[WHAT YOU WILL DO]: Every record below should be retyped exactly, and no picture should appear in the copy.

[EXTRACTED INFORMATION]:
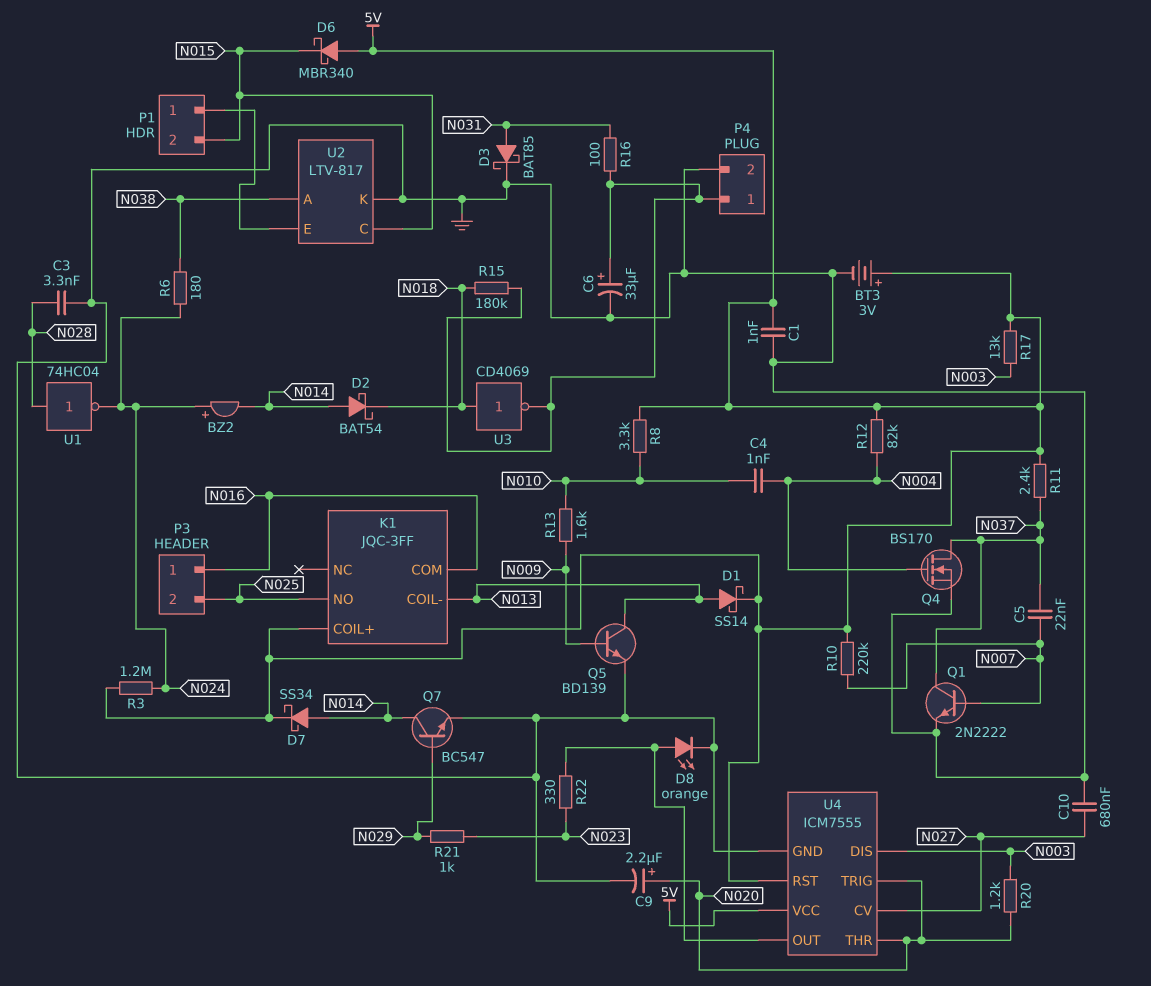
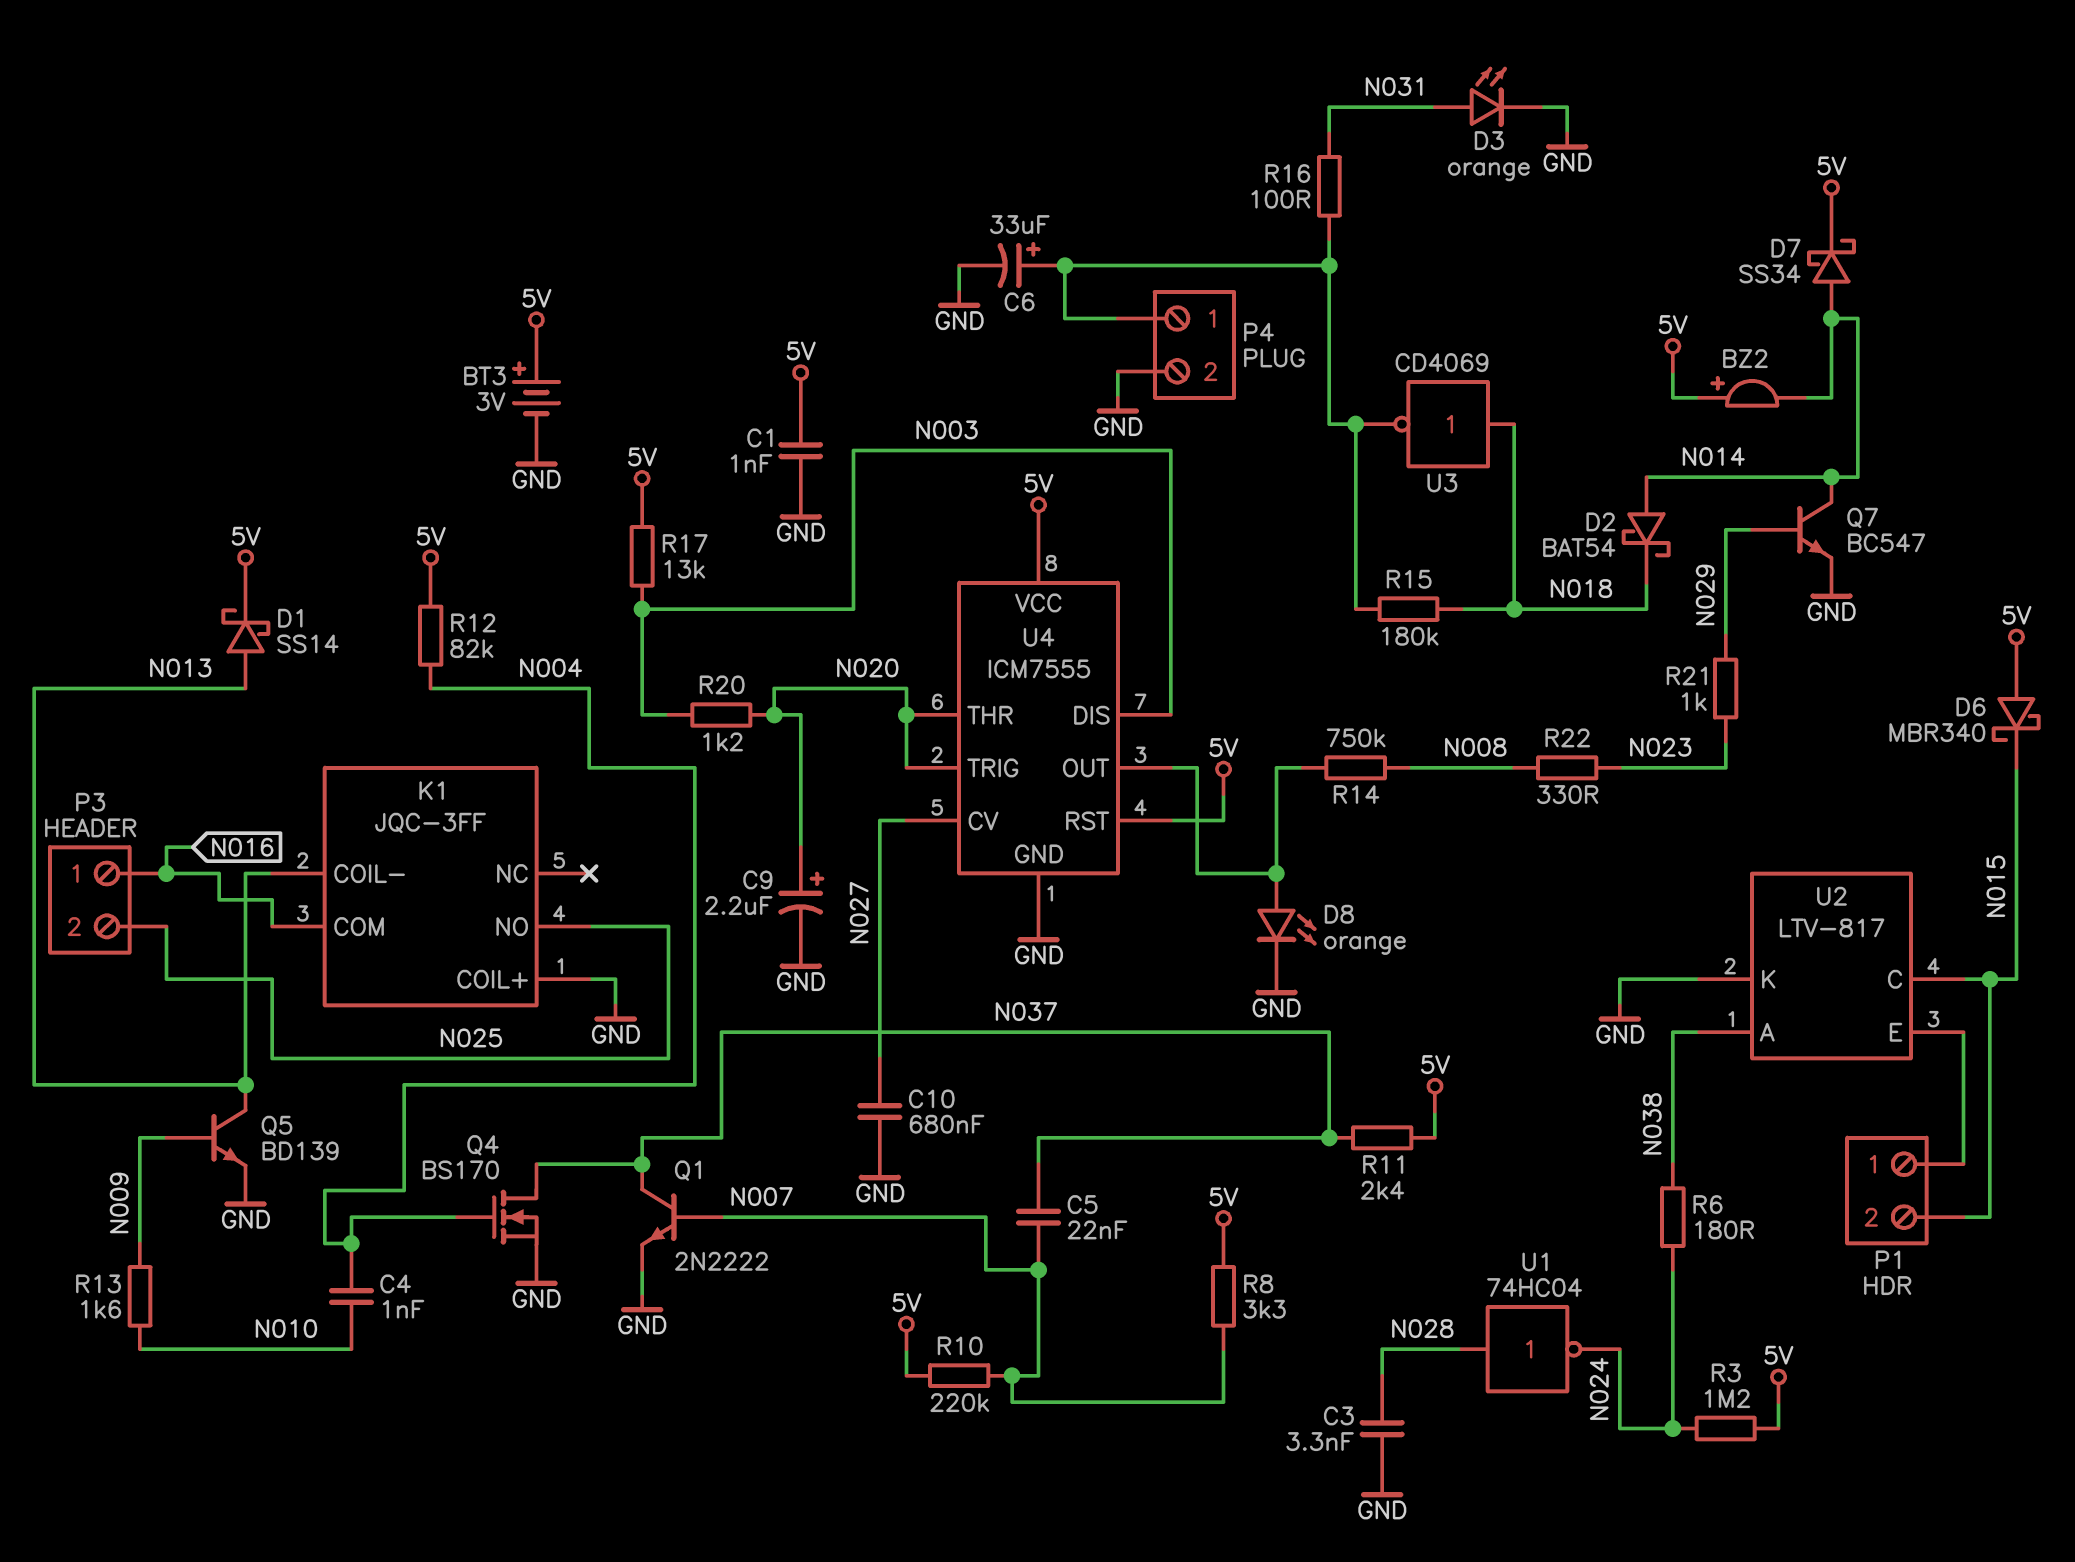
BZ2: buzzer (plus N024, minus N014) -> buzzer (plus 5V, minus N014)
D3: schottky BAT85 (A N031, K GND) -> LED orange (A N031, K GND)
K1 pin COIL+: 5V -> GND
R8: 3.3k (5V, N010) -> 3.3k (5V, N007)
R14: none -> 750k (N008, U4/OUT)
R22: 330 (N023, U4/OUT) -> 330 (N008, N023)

[RESULT BELOW]:
BZ2: buzzer (plus N024, minus N014) -> buzzer (plus 5V, minus N014)
D3: schottky BAT85 (A N031, K GND) -> LED orange (A N031, K GND)
K1 pin COIL+: 5V -> GND
R8: 3.3k (5V, N010) -> 3.3k (5V, N007)
R14: none -> 750k (N008, U4/OUT)
R22: 330 (N023, U4/OUT) -> 330 (N008, N023)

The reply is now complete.